### WORK INSTRUCTIONS
Please reproduce all the data exactly as written and omit the pictures.

### SOURCE MATERIAL

++++

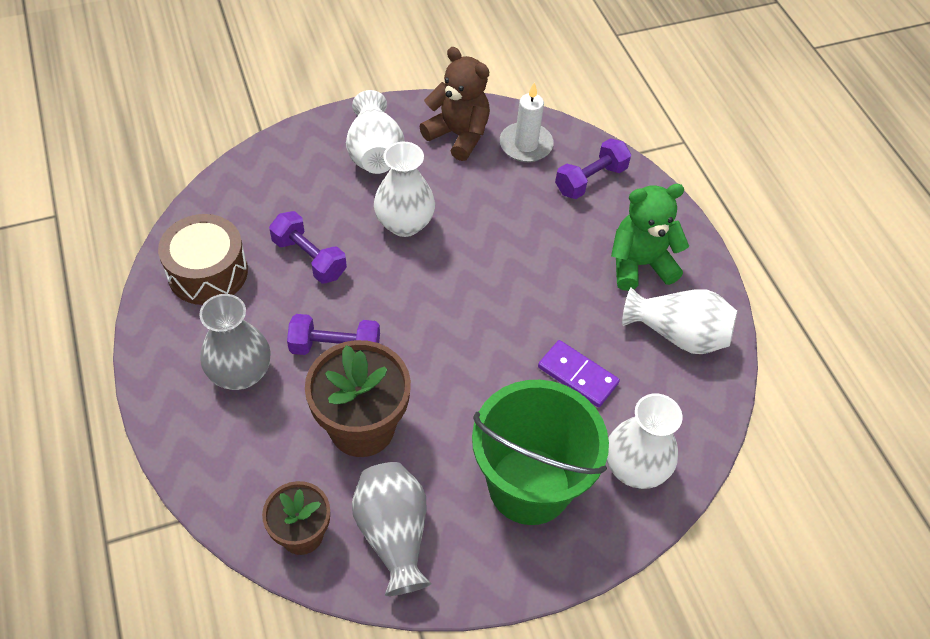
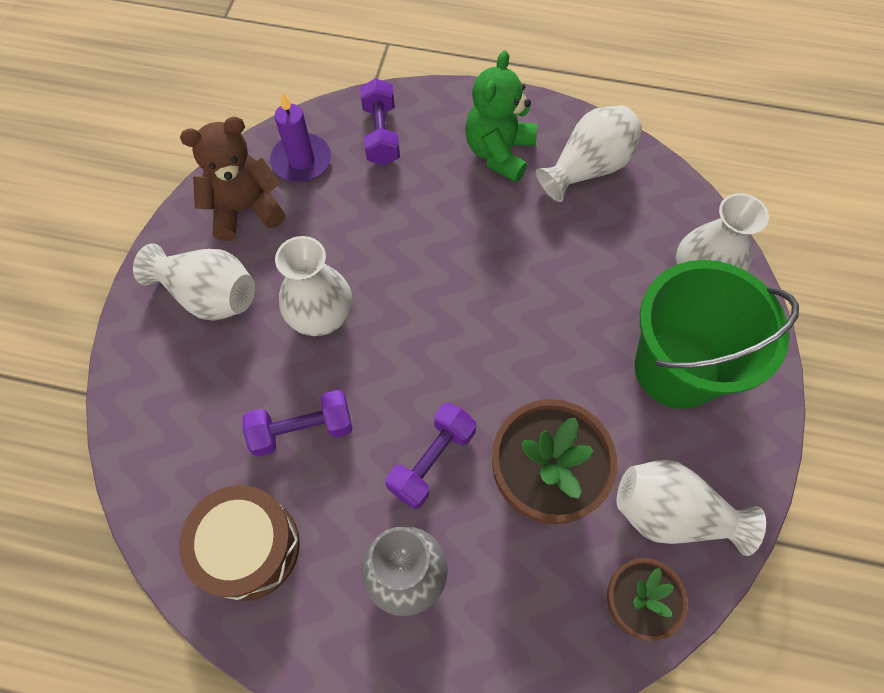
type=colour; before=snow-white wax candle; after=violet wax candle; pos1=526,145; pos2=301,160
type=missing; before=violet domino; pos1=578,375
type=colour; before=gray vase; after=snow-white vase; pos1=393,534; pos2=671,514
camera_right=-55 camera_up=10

++++

### RESPONSE AREA
type=colour; before=snow-white wax candle; after=violet wax candle; pos1=526,145; pos2=301,160
type=missing; before=violet domino; pos1=578,375
type=colour; before=gray vase; after=snow-white vase; pos1=393,534; pos2=671,514
camera_right=-55 camera_up=10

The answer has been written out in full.